Dataset records section start

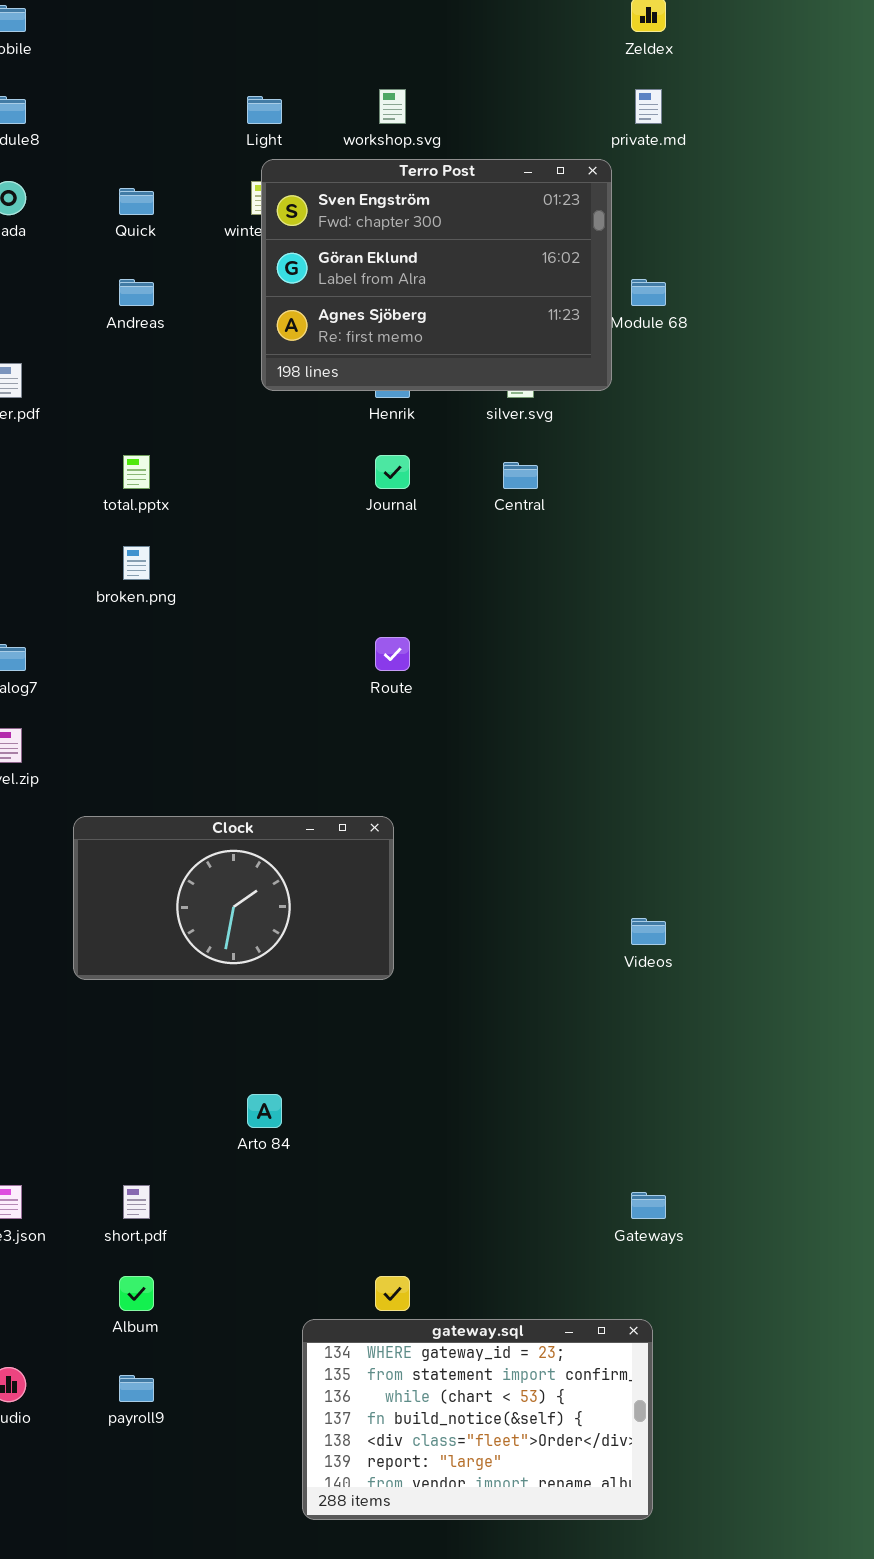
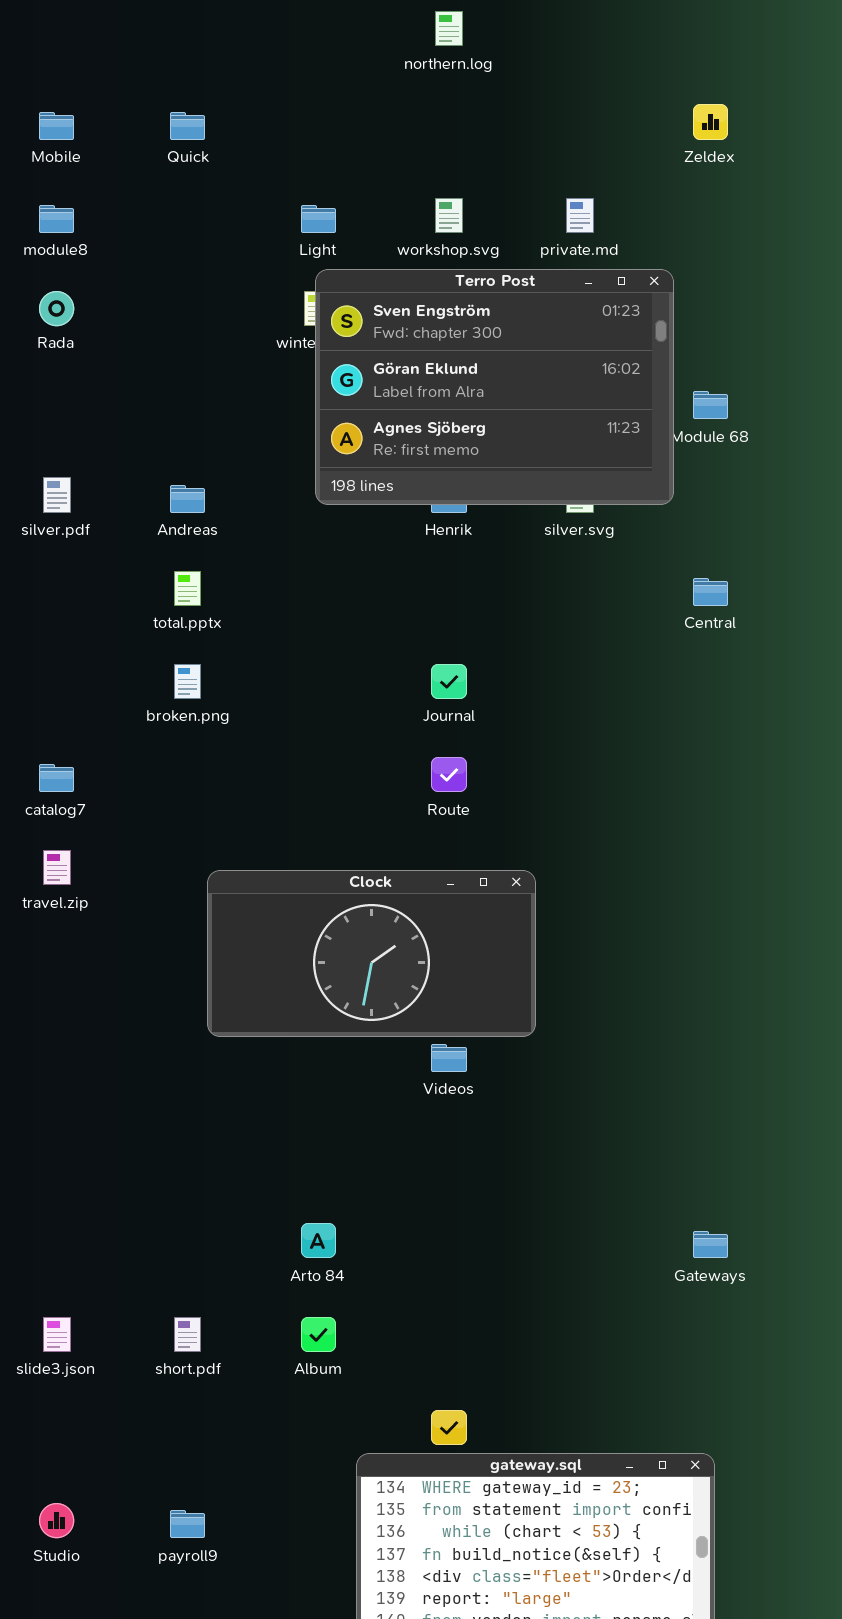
private.md: [635,89,662,124] -> [566,198,594,233], moved
Quick: [119,188,154,215] -> [170,112,205,140], moved
Andreas: [119,279,154,306] -> [170,485,205,513], moved
Journal: [375,455,410,489] -> [431,664,467,699], moved
Central: [503,462,538,489] -> [693,578,728,606], moved
Clock: [73,816,394,980] -> [207,870,536,1037], moved
Videos: [631,918,666,945] -> [431,1044,467,1072], moved
Gateways: [631,1192,666,1219] -> [693,1231,728,1258], moved
Album: [119,1276,154,1311] -> [301,1317,336,1352], moved

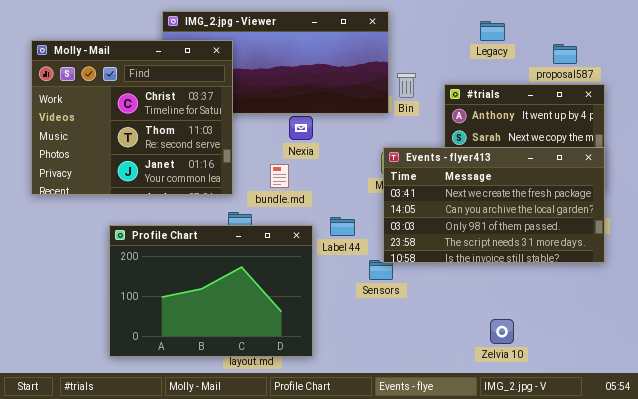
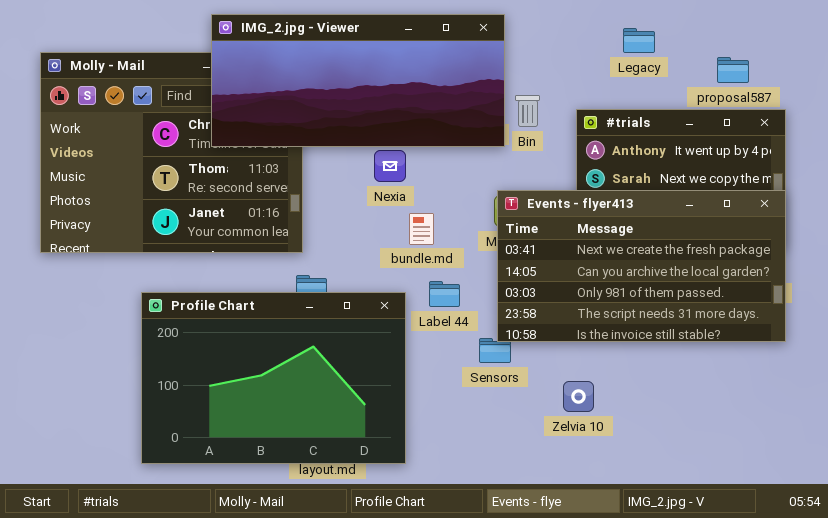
IMG_2.jpg - Viewer: [162,11,389,114] -> [211,14,505,147], raised
bundle.md: [270,164,289,188] -> [409,213,434,245], moved
Zelvia 10: [490,319,514,344] -> [563,381,594,412], moved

Dataset records section end

## Directions
Would you restate the records above word for word and exclude the pictures?

## Answer box
private.md: [635,89,662,124] -> [566,198,594,233], moved
Quick: [119,188,154,215] -> [170,112,205,140], moved
Andreas: [119,279,154,306] -> [170,485,205,513], moved
Journal: [375,455,410,489] -> [431,664,467,699], moved
Central: [503,462,538,489] -> [693,578,728,606], moved
Clock: [73,816,394,980] -> [207,870,536,1037], moved
Videos: [631,918,666,945] -> [431,1044,467,1072], moved
Gateways: [631,1192,666,1219] -> [693,1231,728,1258], moved
Album: [119,1276,154,1311] -> [301,1317,336,1352], moved

IMG_2.jpg - Viewer: [162,11,389,114] -> [211,14,505,147], raised
bundle.md: [270,164,289,188] -> [409,213,434,245], moved
Zelvia 10: [490,319,514,344] -> [563,381,594,412], moved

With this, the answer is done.